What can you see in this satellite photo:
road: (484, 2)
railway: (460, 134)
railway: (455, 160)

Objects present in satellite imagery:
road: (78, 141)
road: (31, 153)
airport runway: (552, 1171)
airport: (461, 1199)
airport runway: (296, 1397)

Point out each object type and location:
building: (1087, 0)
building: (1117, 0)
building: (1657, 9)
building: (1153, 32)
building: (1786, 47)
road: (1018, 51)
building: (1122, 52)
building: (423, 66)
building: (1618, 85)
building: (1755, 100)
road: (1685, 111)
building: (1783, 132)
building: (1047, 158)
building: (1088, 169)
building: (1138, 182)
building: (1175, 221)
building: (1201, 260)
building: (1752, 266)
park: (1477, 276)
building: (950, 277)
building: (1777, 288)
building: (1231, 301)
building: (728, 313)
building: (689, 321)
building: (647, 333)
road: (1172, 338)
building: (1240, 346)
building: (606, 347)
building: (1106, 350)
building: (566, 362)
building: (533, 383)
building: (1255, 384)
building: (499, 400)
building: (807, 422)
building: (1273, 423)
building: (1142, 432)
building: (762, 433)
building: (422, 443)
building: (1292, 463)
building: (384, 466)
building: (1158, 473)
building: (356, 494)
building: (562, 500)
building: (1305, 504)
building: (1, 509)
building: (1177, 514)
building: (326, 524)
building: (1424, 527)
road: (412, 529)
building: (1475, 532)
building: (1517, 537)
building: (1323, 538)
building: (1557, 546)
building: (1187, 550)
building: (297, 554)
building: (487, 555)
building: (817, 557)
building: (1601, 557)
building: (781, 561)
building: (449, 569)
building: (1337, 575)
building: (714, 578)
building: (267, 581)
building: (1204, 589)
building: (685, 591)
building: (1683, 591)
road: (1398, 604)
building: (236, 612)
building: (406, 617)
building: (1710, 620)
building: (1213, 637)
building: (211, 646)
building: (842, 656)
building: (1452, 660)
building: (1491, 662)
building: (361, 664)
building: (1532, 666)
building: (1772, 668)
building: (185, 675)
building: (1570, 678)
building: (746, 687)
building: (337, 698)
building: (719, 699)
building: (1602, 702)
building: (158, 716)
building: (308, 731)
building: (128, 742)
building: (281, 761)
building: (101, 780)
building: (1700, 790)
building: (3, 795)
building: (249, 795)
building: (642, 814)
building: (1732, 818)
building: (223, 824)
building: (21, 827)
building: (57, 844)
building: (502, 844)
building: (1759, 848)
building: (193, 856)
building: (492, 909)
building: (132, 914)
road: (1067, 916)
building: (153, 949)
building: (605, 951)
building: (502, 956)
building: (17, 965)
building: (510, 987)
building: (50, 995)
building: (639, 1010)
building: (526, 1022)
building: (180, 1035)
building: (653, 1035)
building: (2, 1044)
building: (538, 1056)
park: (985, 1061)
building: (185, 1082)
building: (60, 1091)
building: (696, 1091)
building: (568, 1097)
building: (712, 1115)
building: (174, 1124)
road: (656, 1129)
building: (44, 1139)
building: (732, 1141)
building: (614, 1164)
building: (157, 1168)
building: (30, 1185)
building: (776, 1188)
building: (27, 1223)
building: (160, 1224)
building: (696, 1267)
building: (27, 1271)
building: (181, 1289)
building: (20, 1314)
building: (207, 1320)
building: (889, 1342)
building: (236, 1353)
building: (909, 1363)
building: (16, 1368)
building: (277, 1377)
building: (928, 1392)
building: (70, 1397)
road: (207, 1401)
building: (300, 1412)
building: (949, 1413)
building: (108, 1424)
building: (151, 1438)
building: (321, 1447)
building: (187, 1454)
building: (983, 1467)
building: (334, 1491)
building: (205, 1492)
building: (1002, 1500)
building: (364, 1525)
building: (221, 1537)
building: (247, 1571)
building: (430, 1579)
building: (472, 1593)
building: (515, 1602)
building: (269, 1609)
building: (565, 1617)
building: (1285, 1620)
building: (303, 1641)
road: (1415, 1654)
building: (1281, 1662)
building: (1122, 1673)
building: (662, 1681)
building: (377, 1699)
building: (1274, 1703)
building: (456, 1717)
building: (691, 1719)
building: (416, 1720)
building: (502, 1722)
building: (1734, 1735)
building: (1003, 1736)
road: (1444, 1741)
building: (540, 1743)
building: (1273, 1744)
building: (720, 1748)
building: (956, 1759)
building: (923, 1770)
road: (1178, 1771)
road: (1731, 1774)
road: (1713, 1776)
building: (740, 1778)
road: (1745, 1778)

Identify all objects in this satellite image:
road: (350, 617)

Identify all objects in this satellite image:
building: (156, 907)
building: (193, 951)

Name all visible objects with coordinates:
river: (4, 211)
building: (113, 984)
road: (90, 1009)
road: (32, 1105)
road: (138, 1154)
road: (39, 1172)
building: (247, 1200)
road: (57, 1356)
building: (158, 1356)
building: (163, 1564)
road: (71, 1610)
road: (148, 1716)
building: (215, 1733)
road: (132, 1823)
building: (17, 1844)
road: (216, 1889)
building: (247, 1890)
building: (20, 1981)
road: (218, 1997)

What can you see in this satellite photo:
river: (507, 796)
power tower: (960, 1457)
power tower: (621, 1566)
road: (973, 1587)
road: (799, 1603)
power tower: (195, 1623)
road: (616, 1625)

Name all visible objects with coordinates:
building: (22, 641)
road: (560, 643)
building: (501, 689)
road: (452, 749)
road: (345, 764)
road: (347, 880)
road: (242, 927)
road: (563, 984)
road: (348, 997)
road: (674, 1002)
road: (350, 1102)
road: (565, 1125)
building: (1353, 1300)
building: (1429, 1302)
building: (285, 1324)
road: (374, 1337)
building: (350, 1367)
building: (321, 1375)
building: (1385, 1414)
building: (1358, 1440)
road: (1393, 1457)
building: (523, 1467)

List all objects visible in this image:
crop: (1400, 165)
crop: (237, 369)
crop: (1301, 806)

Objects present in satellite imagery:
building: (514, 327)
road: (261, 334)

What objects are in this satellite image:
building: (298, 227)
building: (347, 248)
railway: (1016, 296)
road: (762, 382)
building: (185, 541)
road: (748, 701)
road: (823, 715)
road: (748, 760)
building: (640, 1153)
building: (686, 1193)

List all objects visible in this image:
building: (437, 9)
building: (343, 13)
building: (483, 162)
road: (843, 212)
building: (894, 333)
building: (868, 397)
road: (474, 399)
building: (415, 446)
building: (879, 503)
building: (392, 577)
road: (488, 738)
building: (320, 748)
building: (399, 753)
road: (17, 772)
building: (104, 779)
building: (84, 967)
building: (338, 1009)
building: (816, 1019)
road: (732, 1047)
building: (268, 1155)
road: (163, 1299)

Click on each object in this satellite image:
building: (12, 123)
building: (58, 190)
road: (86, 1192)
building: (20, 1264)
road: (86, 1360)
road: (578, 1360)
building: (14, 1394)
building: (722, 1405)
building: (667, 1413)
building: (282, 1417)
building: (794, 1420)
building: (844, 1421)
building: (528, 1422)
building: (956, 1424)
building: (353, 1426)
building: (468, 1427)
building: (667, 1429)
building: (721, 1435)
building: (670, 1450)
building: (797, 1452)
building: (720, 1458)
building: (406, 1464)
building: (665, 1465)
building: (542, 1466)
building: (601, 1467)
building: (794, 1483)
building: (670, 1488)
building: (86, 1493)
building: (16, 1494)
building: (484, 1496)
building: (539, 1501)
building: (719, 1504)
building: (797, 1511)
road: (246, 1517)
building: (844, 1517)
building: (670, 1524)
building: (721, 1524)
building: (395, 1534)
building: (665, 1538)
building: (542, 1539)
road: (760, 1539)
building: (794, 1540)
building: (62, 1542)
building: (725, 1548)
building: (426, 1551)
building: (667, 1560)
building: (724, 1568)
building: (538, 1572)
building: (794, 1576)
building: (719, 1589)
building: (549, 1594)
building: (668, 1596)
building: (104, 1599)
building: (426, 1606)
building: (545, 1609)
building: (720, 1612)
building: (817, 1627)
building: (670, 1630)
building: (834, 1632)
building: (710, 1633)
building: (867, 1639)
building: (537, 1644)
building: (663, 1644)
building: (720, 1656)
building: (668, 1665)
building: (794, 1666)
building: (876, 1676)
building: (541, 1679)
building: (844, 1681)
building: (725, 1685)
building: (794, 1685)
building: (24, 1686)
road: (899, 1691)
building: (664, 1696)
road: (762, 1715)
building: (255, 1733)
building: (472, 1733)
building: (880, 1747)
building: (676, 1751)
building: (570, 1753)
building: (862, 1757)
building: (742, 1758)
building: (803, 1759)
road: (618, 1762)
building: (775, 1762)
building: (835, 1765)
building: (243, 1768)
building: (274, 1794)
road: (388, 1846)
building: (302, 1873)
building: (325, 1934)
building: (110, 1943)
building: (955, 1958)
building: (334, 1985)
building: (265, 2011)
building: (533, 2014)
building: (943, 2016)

————

- _Aim of the task_
Search the entries above for the string "crop", and report each line where it occurs.

- _Response to the exercise_
crop: (1400, 165)
crop: (237, 369)
crop: (1301, 806)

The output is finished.